*Problem requirements*.
Render the records from the line with "metallic silver swivel chair at center is above" up to and including the line with "The facing directions of metallic" as a Markdown table with two columns, Row and Line. Number each nonblank line in Row, put its text in Line, and leave out blank lines.

*The records*.
________________________________________
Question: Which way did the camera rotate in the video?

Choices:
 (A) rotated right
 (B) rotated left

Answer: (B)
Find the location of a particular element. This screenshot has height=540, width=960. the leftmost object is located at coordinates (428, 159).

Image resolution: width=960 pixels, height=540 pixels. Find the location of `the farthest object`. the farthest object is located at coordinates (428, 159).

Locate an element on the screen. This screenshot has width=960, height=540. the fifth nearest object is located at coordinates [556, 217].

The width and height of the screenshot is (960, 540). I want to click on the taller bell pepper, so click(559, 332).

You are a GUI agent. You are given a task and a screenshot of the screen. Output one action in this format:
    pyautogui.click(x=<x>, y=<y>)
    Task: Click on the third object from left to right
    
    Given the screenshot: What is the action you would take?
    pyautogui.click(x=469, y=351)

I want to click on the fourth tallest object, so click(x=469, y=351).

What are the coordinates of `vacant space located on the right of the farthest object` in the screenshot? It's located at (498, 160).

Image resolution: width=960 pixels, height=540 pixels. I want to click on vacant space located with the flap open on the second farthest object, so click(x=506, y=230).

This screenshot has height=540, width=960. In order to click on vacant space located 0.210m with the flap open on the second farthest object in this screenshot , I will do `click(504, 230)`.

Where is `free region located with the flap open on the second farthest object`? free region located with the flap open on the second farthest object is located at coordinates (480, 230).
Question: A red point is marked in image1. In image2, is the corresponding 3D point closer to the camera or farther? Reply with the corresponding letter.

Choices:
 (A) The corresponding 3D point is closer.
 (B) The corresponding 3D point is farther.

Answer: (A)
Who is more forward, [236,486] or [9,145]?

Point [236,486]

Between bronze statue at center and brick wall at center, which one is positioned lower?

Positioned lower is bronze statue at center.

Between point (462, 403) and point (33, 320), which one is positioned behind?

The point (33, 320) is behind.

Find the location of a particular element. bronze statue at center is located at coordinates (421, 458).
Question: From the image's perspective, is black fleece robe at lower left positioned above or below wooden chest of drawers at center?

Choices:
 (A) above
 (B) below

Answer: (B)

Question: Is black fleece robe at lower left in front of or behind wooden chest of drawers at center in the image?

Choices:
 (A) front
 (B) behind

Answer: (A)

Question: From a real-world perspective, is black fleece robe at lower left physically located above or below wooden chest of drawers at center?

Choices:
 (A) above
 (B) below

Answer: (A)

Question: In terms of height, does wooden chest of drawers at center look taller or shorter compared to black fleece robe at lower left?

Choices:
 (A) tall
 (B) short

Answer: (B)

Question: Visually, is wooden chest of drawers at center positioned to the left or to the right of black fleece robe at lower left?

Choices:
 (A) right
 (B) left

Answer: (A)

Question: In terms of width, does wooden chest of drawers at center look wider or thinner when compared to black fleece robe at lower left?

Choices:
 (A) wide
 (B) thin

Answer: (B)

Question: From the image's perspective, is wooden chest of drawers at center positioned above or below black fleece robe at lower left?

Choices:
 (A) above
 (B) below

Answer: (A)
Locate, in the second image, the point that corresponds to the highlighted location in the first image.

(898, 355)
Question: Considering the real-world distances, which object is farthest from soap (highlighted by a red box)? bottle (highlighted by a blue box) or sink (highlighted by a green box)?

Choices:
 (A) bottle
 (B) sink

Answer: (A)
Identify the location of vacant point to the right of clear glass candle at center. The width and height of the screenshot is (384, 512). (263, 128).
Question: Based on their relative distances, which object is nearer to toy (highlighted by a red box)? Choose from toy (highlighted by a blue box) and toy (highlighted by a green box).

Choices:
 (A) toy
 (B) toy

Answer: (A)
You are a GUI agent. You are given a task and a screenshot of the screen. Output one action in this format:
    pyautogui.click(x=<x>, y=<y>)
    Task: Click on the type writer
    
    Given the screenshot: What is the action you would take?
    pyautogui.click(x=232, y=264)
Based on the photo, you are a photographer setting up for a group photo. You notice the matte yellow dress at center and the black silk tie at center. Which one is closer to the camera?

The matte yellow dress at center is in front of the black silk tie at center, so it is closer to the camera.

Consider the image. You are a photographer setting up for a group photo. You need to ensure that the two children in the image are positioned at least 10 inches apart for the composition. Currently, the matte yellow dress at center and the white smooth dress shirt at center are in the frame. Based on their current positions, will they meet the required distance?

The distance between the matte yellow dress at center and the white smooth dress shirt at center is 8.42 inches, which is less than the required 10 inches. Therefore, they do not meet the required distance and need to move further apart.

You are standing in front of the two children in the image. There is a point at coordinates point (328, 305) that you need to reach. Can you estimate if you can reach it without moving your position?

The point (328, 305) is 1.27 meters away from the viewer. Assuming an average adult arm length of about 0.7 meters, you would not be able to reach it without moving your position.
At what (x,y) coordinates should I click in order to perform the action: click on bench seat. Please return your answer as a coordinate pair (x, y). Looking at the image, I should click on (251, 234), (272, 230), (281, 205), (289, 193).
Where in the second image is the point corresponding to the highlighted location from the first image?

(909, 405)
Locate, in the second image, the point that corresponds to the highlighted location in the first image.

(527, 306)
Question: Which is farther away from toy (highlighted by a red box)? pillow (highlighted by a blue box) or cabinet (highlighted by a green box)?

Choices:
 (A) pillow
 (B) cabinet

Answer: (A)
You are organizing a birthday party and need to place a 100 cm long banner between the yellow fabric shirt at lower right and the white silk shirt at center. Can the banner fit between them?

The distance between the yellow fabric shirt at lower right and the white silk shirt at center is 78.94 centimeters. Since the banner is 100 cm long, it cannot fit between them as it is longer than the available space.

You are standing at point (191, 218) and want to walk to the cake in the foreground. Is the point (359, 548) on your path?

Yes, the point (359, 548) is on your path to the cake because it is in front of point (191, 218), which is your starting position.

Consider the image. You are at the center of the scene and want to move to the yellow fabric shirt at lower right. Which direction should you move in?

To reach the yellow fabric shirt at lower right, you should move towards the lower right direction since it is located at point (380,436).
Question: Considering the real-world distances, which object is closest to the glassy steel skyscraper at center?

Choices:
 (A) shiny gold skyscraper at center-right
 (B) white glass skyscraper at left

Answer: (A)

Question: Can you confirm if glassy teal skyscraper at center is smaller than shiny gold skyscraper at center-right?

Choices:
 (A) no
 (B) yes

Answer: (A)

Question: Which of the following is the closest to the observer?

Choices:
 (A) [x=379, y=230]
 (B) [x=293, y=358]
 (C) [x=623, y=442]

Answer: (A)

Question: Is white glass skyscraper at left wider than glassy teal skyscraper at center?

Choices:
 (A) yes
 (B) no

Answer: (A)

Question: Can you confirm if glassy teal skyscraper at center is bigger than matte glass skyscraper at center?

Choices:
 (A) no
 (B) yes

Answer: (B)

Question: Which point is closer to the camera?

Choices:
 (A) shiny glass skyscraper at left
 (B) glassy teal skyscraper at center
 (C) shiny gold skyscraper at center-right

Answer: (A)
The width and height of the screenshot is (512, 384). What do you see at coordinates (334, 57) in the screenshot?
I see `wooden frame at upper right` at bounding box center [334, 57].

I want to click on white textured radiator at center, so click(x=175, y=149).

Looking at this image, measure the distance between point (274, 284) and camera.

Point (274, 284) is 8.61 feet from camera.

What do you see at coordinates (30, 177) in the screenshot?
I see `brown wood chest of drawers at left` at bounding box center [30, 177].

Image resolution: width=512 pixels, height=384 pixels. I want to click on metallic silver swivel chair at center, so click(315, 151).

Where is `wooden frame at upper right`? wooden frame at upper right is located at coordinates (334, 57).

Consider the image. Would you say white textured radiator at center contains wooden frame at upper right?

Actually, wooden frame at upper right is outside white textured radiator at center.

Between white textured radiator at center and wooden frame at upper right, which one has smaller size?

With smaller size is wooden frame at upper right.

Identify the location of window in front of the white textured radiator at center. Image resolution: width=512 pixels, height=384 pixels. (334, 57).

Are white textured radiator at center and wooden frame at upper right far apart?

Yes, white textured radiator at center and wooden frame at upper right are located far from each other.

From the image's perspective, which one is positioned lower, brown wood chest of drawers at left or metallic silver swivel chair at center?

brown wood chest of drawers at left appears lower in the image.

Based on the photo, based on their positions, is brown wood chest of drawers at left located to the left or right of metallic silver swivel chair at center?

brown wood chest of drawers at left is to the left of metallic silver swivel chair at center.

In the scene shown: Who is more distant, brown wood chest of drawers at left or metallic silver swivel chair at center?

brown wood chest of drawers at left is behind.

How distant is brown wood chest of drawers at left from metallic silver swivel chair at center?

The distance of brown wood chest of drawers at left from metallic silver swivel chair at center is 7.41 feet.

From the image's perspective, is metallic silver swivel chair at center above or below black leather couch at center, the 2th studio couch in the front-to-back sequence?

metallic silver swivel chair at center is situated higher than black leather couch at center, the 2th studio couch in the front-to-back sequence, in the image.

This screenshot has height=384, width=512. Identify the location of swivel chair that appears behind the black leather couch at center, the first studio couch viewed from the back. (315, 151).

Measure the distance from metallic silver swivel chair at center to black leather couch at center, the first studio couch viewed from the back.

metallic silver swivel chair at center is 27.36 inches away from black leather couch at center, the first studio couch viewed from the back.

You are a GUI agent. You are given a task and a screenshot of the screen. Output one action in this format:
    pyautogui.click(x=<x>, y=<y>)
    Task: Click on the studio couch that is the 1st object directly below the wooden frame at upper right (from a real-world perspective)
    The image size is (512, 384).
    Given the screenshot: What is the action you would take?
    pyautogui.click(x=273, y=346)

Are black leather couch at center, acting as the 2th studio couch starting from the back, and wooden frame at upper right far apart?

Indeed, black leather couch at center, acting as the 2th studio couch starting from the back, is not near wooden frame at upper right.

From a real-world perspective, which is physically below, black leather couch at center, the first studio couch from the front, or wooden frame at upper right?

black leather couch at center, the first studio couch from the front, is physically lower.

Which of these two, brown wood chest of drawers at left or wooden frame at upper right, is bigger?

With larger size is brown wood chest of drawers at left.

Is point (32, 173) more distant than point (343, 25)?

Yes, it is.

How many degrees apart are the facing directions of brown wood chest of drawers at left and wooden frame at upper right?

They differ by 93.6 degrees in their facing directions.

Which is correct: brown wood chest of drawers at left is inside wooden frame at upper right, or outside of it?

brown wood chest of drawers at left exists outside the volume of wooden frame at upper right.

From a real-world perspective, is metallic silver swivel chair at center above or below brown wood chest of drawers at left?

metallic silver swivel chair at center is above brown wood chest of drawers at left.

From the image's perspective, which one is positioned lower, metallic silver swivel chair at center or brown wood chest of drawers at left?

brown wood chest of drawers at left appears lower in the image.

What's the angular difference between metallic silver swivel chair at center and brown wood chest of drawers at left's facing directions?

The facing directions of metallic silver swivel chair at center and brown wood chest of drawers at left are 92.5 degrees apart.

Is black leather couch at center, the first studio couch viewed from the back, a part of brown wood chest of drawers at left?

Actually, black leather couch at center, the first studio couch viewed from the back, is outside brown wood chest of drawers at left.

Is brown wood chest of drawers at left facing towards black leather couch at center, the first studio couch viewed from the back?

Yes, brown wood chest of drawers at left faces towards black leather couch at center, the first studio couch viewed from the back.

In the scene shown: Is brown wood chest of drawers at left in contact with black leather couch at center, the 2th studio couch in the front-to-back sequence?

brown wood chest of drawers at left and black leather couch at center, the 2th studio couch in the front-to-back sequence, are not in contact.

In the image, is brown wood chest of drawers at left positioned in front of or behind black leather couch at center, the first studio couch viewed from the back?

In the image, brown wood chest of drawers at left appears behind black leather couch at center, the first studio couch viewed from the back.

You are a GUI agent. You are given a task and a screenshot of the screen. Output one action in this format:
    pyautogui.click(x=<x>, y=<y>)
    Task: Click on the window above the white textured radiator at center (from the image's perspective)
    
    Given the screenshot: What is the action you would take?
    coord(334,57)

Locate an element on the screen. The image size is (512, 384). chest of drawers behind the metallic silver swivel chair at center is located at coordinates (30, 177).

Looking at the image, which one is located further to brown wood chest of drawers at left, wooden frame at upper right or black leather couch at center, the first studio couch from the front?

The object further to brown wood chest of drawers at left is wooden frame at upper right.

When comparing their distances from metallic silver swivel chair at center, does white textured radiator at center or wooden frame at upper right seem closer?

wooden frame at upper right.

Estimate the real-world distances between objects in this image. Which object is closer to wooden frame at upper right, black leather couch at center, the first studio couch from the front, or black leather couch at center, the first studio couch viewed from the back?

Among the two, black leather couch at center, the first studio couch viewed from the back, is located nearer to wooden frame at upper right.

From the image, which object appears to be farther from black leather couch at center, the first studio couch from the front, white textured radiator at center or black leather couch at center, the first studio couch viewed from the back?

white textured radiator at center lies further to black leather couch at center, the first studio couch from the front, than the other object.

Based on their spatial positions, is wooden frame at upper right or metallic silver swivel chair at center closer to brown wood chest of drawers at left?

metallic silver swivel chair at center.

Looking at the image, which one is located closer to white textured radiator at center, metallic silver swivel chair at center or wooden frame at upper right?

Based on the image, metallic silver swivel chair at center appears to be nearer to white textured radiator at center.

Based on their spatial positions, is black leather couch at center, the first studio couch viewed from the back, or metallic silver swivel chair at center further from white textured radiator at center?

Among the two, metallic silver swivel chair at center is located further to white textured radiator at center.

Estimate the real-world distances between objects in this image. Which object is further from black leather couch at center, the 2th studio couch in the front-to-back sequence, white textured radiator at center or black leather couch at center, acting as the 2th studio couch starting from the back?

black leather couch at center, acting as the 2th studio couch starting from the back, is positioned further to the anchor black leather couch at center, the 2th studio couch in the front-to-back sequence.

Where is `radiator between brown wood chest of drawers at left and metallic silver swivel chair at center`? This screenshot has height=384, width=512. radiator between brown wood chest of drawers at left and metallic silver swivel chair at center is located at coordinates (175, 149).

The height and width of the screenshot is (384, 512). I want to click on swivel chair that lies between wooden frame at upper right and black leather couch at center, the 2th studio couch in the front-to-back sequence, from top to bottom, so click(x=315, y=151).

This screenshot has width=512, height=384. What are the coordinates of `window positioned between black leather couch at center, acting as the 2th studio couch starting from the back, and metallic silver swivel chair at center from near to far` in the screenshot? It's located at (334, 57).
________________________________________
*Response to the task*.
| Row | Line |
|---|---|
| 1 | metallic silver swivel chair at center is above brown wood chest of drawers at left. |
| 2 | From the image's perspective, which one is positioned lower, metallic silver swivel chair at center or brown wood chest of drawers at left? |
| 3 | brown wood chest of drawers at left appears lower in the image. |
| 4 | What's the angular difference between metallic silver swivel chair at center and brown wood chest of drawers at left's facing directions? |
| 5 | The facing directions of metallic silver swivel chair at center and brown wood chest of drawers at left are 92.5 degrees apart. |